INPUT ::
• • •

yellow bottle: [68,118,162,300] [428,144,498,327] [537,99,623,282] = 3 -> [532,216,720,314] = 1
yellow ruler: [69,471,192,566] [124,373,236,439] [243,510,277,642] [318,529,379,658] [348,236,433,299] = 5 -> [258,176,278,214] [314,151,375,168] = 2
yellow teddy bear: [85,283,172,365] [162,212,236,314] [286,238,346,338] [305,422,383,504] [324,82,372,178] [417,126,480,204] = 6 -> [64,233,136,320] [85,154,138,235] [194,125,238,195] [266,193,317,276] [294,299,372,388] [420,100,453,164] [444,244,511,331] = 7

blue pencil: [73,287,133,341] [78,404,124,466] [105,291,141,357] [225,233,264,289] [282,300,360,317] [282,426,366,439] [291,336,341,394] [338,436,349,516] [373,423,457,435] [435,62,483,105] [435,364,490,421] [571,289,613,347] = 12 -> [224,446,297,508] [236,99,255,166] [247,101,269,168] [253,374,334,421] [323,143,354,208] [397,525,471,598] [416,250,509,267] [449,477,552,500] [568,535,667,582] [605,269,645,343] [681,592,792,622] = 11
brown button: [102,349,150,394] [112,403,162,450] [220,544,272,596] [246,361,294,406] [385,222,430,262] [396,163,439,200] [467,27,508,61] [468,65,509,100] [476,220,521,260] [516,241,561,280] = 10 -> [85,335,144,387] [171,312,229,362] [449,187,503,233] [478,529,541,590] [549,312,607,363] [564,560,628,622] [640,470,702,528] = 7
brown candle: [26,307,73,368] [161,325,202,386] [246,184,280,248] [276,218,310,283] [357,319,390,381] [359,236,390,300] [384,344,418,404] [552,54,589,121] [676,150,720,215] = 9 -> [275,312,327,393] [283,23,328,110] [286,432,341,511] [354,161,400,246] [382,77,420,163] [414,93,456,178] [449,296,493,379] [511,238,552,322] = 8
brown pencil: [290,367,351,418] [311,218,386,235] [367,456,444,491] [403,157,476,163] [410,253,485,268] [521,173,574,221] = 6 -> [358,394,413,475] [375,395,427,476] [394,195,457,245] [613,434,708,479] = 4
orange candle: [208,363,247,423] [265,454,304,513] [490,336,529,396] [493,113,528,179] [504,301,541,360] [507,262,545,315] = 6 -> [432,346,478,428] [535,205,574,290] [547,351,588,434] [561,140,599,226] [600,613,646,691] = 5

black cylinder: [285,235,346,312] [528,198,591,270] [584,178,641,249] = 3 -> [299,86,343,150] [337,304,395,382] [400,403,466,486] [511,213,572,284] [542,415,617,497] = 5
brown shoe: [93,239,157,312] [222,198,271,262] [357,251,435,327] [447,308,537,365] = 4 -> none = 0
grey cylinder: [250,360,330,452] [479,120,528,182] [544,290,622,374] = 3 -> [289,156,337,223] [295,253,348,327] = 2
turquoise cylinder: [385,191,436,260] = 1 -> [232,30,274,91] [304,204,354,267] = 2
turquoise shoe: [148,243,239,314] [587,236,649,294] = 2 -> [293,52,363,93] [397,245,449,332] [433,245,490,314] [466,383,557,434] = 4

• • •

EXERCISE OBJECTIVE :: The full set of entries should appear again, unchanged, line by line.

FINISHED TASK ::
yellow bottle: [68,118,162,300] [428,144,498,327] [537,99,623,282] = 3 -> [532,216,720,314] = 1
yellow ruler: [69,471,192,566] [124,373,236,439] [243,510,277,642] [318,529,379,658] [348,236,433,299] = 5 -> [258,176,278,214] [314,151,375,168] = 2
yellow teddy bear: [85,283,172,365] [162,212,236,314] [286,238,346,338] [305,422,383,504] [324,82,372,178] [417,126,480,204] = 6 -> [64,233,136,320] [85,154,138,235] [194,125,238,195] [266,193,317,276] [294,299,372,388] [420,100,453,164] [444,244,511,331] = 7

blue pencil: [73,287,133,341] [78,404,124,466] [105,291,141,357] [225,233,264,289] [282,300,360,317] [282,426,366,439] [291,336,341,394] [338,436,349,516] [373,423,457,435] [435,62,483,105] [435,364,490,421] [571,289,613,347] = 12 -> [224,446,297,508] [236,99,255,166] [247,101,269,168] [253,374,334,421] [323,143,354,208] [397,525,471,598] [416,250,509,267] [449,477,552,500] [568,535,667,582] [605,269,645,343] [681,592,792,622] = 11
brown button: [102,349,150,394] [112,403,162,450] [220,544,272,596] [246,361,294,406] [385,222,430,262] [396,163,439,200] [467,27,508,61] [468,65,509,100] [476,220,521,260] [516,241,561,280] = 10 -> [85,335,144,387] [171,312,229,362] [449,187,503,233] [478,529,541,590] [549,312,607,363] [564,560,628,622] [640,470,702,528] = 7
brown candle: [26,307,73,368] [161,325,202,386] [246,184,280,248] [276,218,310,283] [357,319,390,381] [359,236,390,300] [384,344,418,404] [552,54,589,121] [676,150,720,215] = 9 -> [275,312,327,393] [283,23,328,110] [286,432,341,511] [354,161,400,246] [382,77,420,163] [414,93,456,178] [449,296,493,379] [511,238,552,322] = 8
brown pencil: [290,367,351,418] [311,218,386,235] [367,456,444,491] [403,157,476,163] [410,253,485,268] [521,173,574,221] = 6 -> [358,394,413,475] [375,395,427,476] [394,195,457,245] [613,434,708,479] = 4
orange candle: [208,363,247,423] [265,454,304,513] [490,336,529,396] [493,113,528,179] [504,301,541,360] [507,262,545,315] = 6 -> [432,346,478,428] [535,205,574,290] [547,351,588,434] [561,140,599,226] [600,613,646,691] = 5

black cylinder: [285,235,346,312] [528,198,591,270] [584,178,641,249] = 3 -> [299,86,343,150] [337,304,395,382] [400,403,466,486] [511,213,572,284] [542,415,617,497] = 5
brown shoe: [93,239,157,312] [222,198,271,262] [357,251,435,327] [447,308,537,365] = 4 -> none = 0
grey cylinder: [250,360,330,452] [479,120,528,182] [544,290,622,374] = 3 -> [289,156,337,223] [295,253,348,327] = 2
turquoise cylinder: [385,191,436,260] = 1 -> [232,30,274,91] [304,204,354,267] = 2
turquoise shoe: [148,243,239,314] [587,236,649,294] = 2 -> [293,52,363,93] [397,245,449,332] [433,245,490,314] [466,383,557,434] = 4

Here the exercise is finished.